• [Recorded information]:
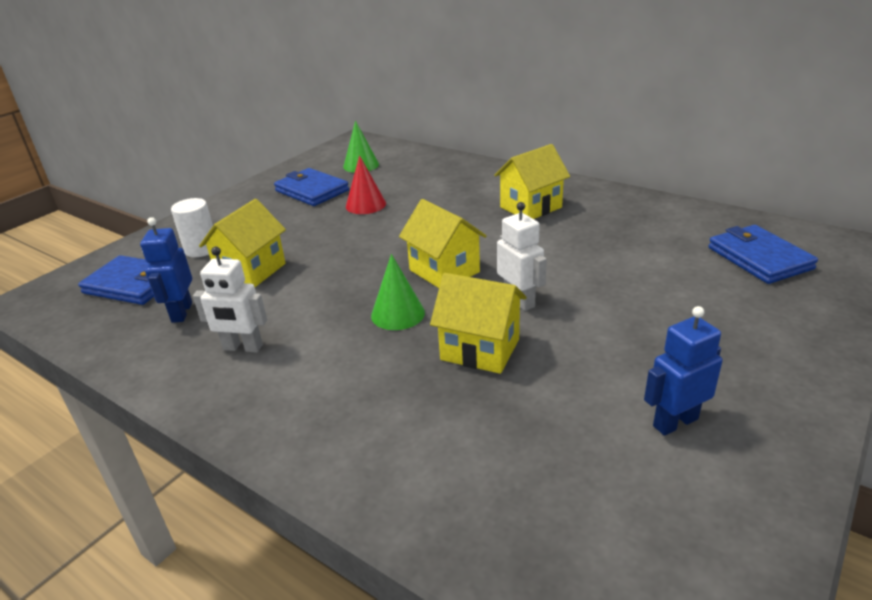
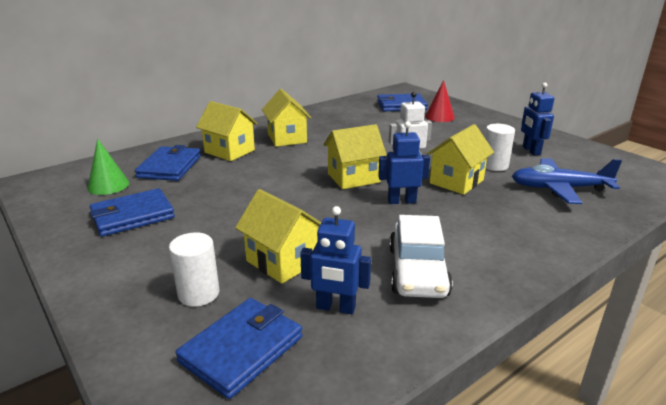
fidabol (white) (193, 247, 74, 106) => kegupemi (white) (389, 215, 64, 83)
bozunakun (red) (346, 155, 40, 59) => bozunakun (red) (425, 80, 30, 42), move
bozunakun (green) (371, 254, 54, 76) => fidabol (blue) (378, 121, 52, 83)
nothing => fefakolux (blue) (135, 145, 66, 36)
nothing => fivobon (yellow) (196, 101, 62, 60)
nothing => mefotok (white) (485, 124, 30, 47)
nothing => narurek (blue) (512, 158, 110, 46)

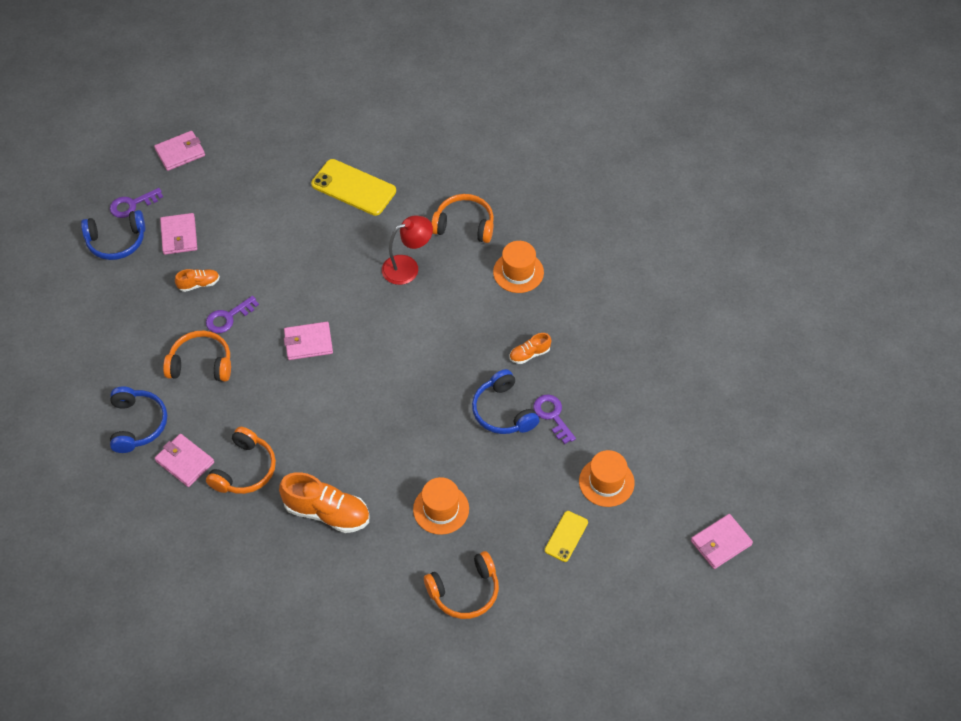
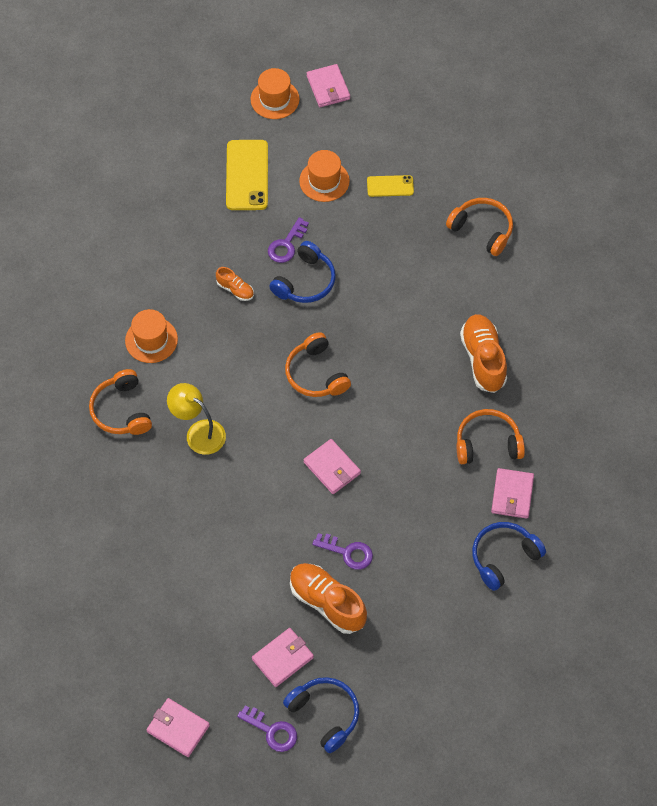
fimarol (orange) (163, 331, 68, 51) => fimarol (orange) (285, 332, 66, 65), move
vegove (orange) (175, 269, 45, 23) => vegove (orange) (290, 563, 77, 71), x1.94
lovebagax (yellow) (311, 159, 85, 57) => lovebagax (yellow) (226, 140, 42, 70), move
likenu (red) (382, 215, 51, 70) => likenu (yellow) (167, 383, 59, 72)
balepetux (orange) (413, 477, 56, 58) => balepetux (orange) (251, 68, 48, 51), move
fefakolux (pink) (691, 514, 62, 55) => fefakolux (pink) (307, 64, 43, 43), 45 degrees clockwise

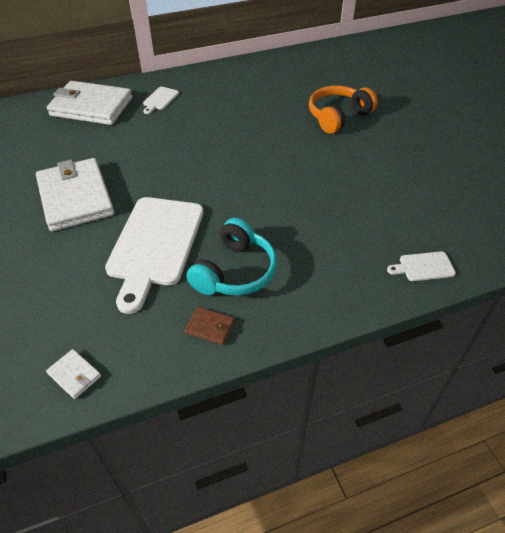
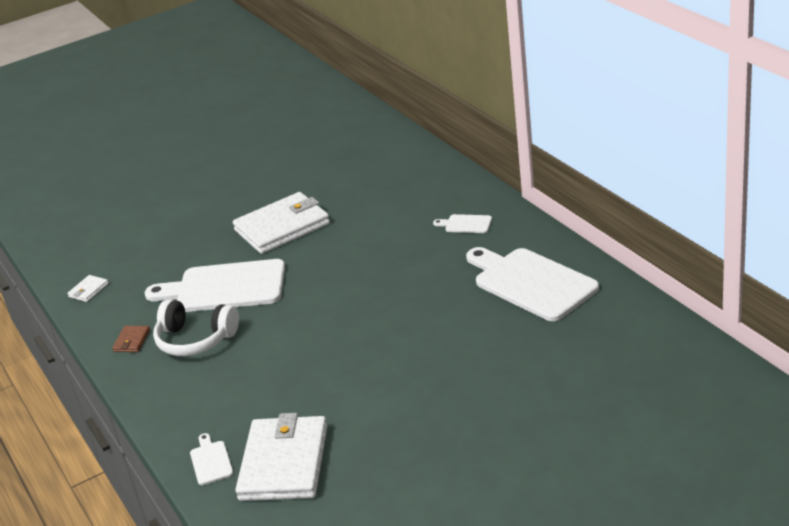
fefakolux (white) (47, 81, 85, 44) => fefakolux (white) (235, 413, 93, 88), move
fimarol (turquoise) (186, 218, 91, 78) => fimarol (white) (153, 300, 86, 56)
fimarol (orange) (309, 85, 69, 49) => nothing
nothing => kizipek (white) (466, 247, 133, 74)

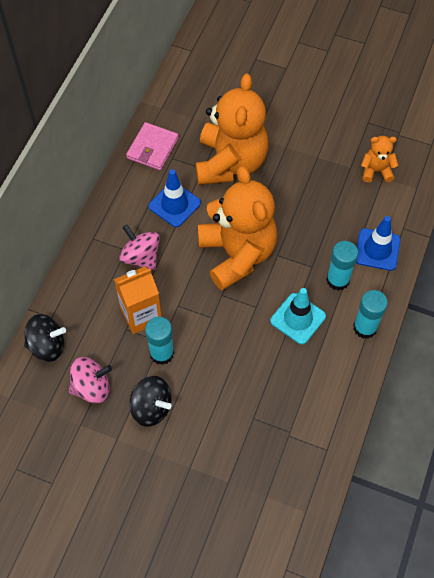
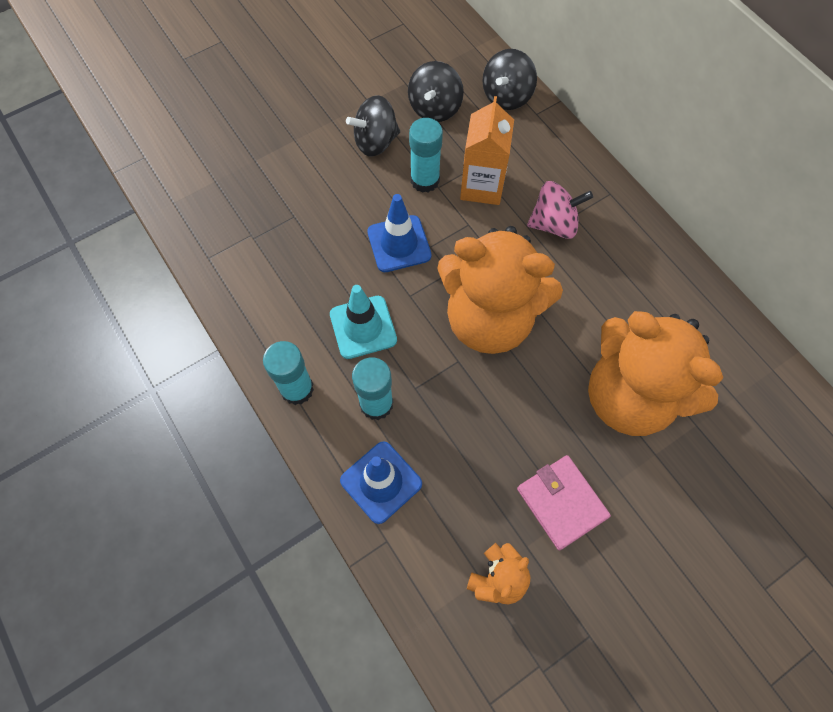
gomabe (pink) (69, 357, 43, 46) => gomabe (black) (408, 61, 56, 61)
fefakolux (pink) (126, 122, 53, 48) => fefakolux (pink) (517, 455, 94, 95), move
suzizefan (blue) (149, 169, 52, 58) => suzizefan (blue) (367, 194, 64, 78), move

• [Brief]: Without the pictures, give every line above again exactly.

• [Solution]:
fidabol (white) (193, 247, 74, 106) => kegupemi (white) (389, 215, 64, 83)
bozunakun (red) (346, 155, 40, 59) => bozunakun (red) (425, 80, 30, 42), move
bozunakun (green) (371, 254, 54, 76) => fidabol (blue) (378, 121, 52, 83)
nothing => fefakolux (blue) (135, 145, 66, 36)
nothing => fivobon (yellow) (196, 101, 62, 60)
nothing => mefotok (white) (485, 124, 30, 47)
nothing => narurek (blue) (512, 158, 110, 46)

fimarol (orange) (163, 331, 68, 51) => fimarol (orange) (285, 332, 66, 65), move
vegove (orange) (175, 269, 45, 23) => vegove (orange) (290, 563, 77, 71), x1.94
lovebagax (yellow) (311, 159, 85, 57) => lovebagax (yellow) (226, 140, 42, 70), move
likenu (red) (382, 215, 51, 70) => likenu (yellow) (167, 383, 59, 72)
balepetux (orange) (413, 477, 56, 58) => balepetux (orange) (251, 68, 48, 51), move
fefakolux (pink) (691, 514, 62, 55) => fefakolux (pink) (307, 64, 43, 43), 45 degrees clockwise

fefakolux (white) (47, 81, 85, 44) => fefakolux (white) (235, 413, 93, 88), move
fimarol (turquoise) (186, 218, 91, 78) => fimarol (white) (153, 300, 86, 56)
fimarol (orange) (309, 85, 69, 49) => nothing
nothing => kizipek (white) (466, 247, 133, 74)

gomabe (pink) (69, 357, 43, 46) => gomabe (black) (408, 61, 56, 61)
fefakolux (pink) (126, 122, 53, 48) => fefakolux (pink) (517, 455, 94, 95), move
suzizefan (blue) (149, 169, 52, 58) => suzizefan (blue) (367, 194, 64, 78), move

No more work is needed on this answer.